Assignment: You are asked to reproduce the listing exactly and to omit its pictures.

Input:
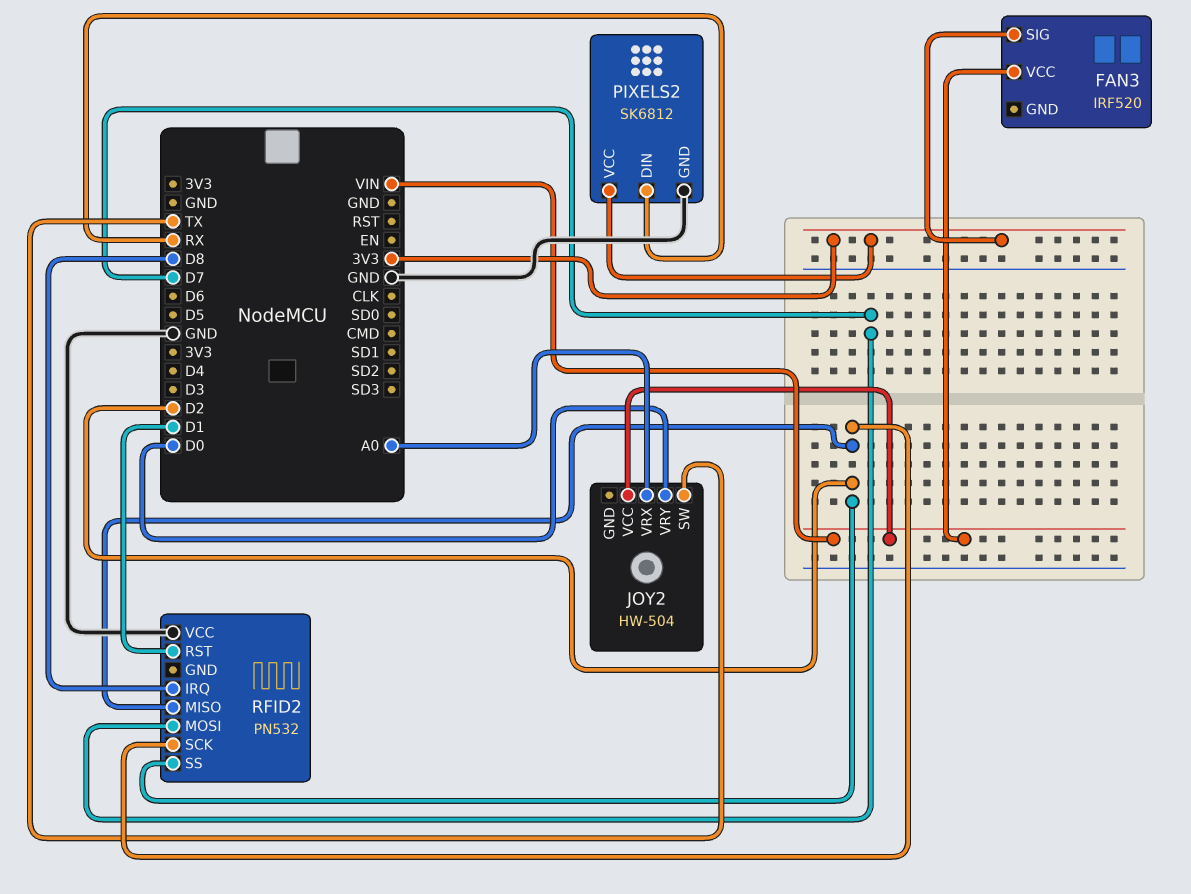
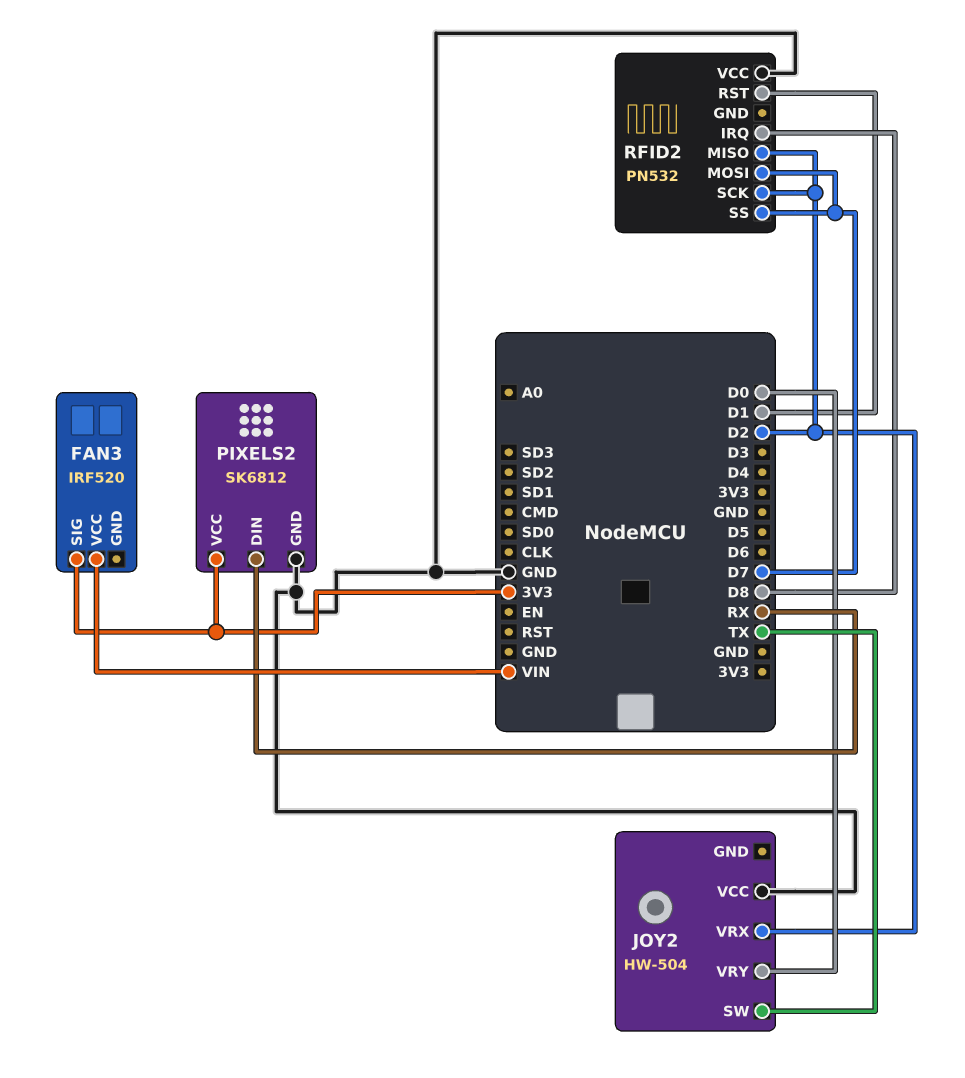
JOY2 pin VCC: VIN -> GND
JOY2 pin VRX: A0 -> D2
RFID2 pin SS: D2 -> D7

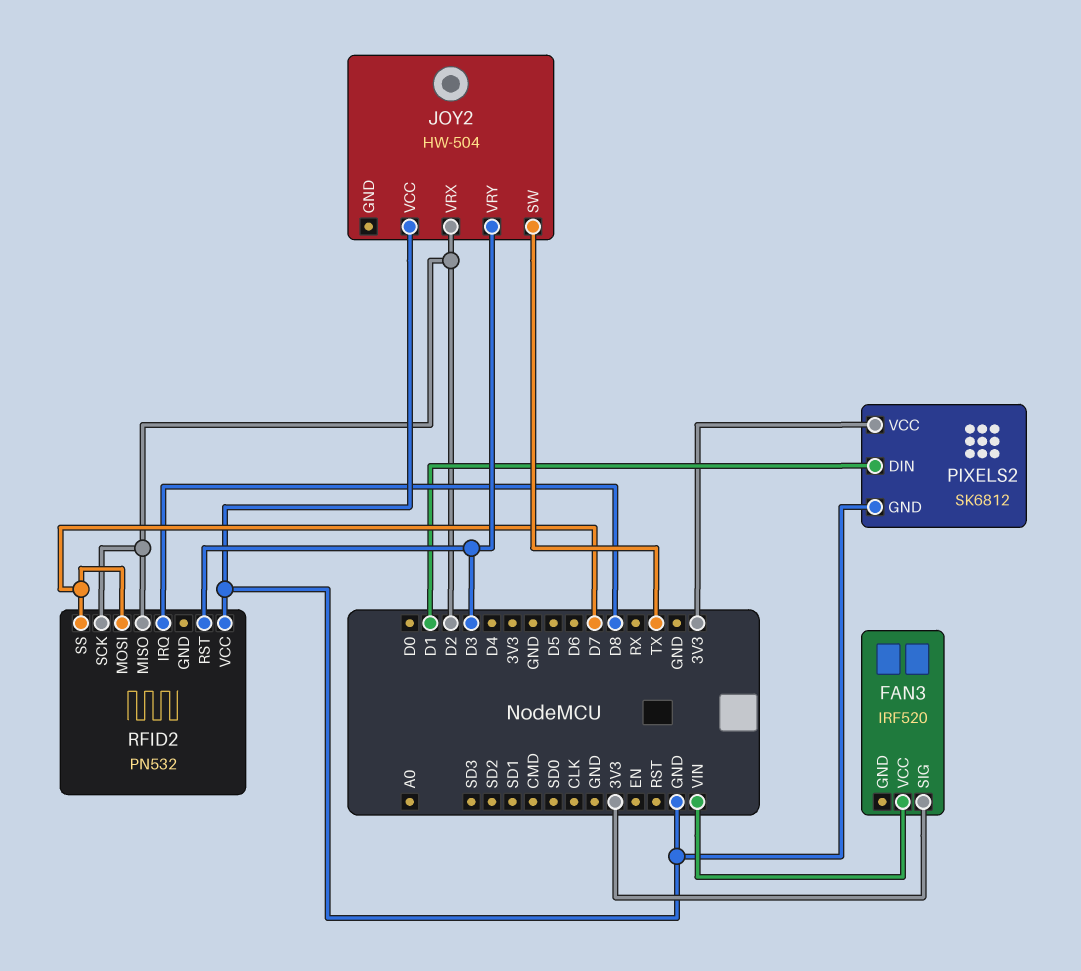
JOY2 pin VRY: D0 -> D3
PIXELS2 pin DIN: RX -> D1
RFID2 pin RST: D1 -> D3

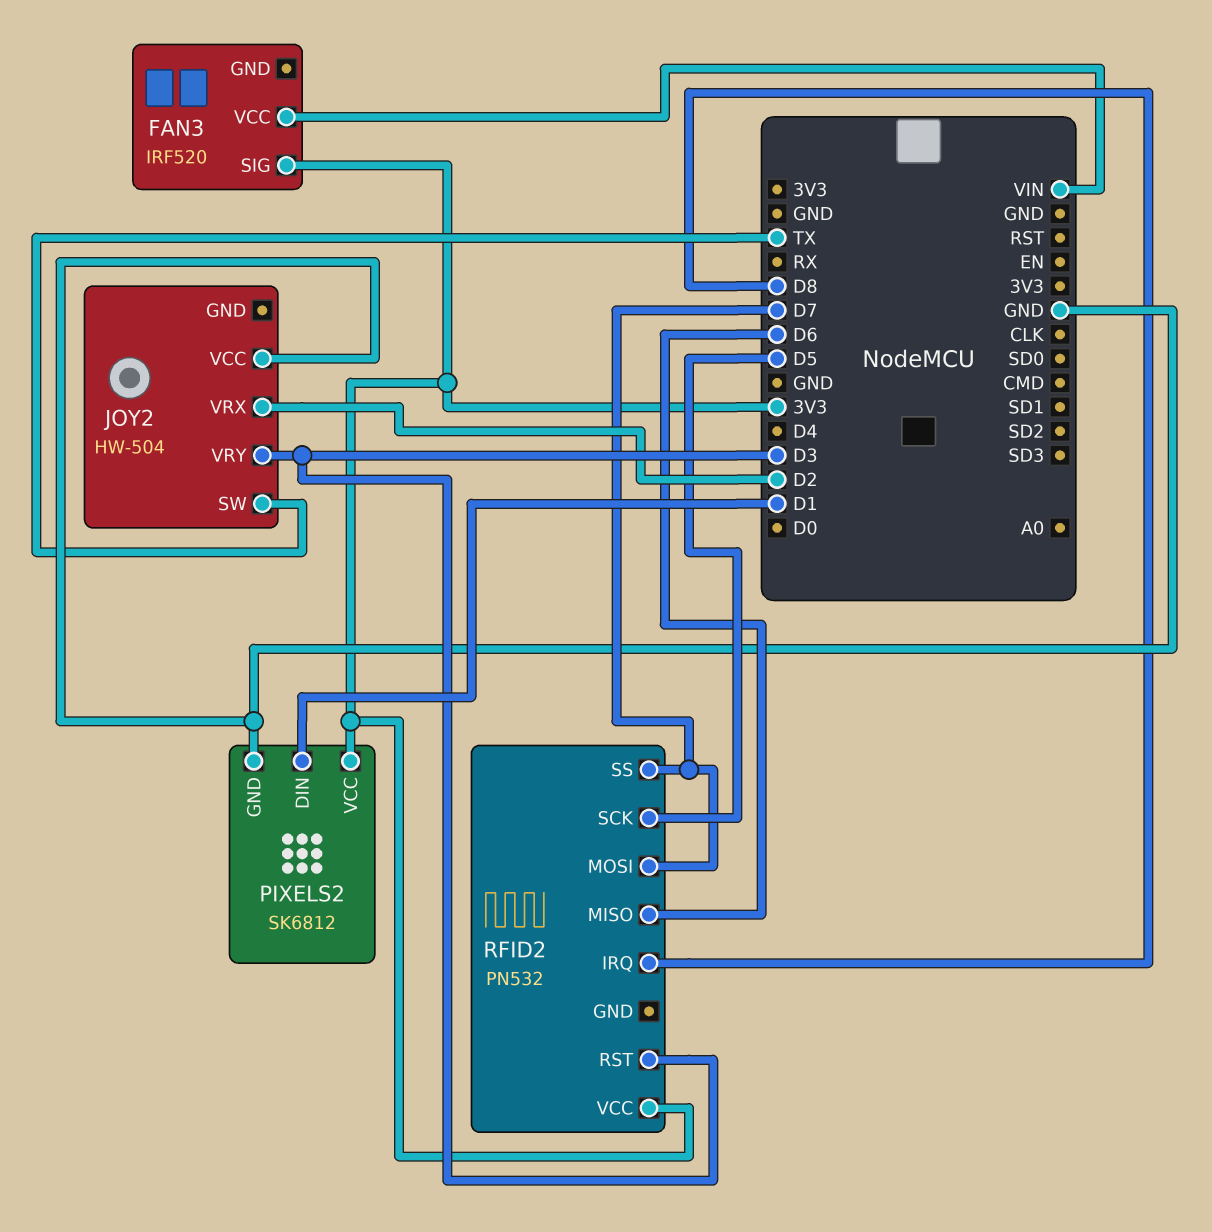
RFID2 pin MISO: D2 -> D6
RFID2 pin SCK: D2 -> D5
RFID2 pin VCC: GND -> 3V3

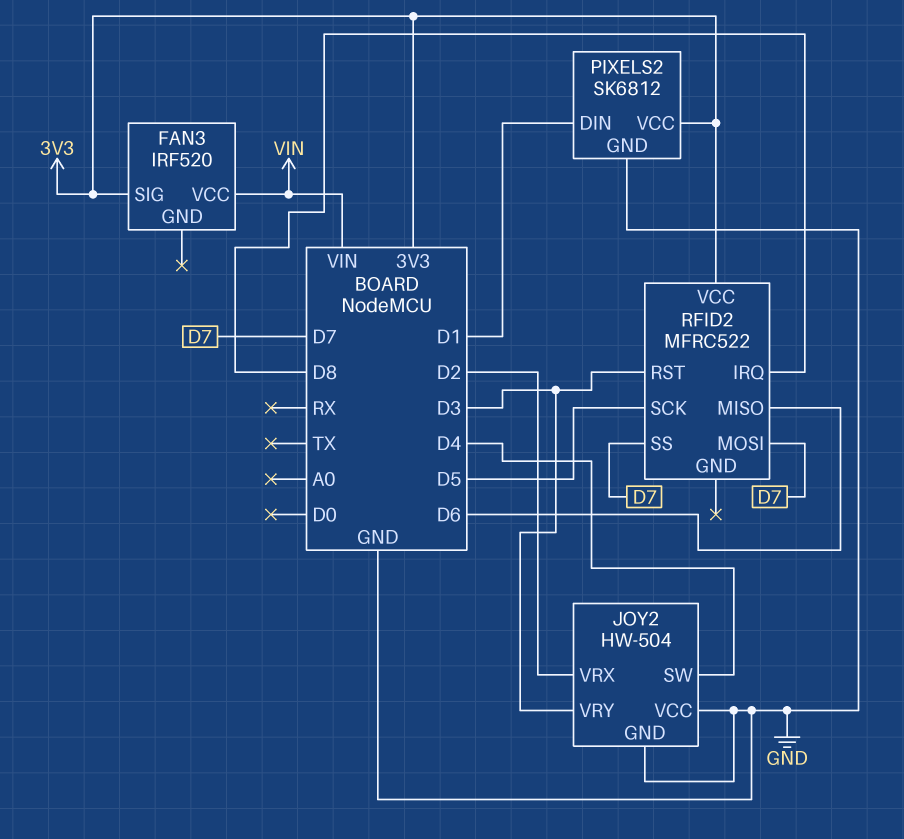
JOY2 pin GND: none -> GND
JOY2 pin SW: TX -> D4
RFID2: PN532 -> MFRC522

The answer:
JOY2 pin VCC: VIN -> GND
JOY2 pin VRX: A0 -> D2
RFID2 pin SS: D2 -> D7

JOY2 pin VRY: D0 -> D3
PIXELS2 pin DIN: RX -> D1
RFID2 pin RST: D1 -> D3

RFID2 pin MISO: D2 -> D6
RFID2 pin SCK: D2 -> D5
RFID2 pin VCC: GND -> 3V3

JOY2 pin GND: none -> GND
JOY2 pin SW: TX -> D4
RFID2: PN532 -> MFRC522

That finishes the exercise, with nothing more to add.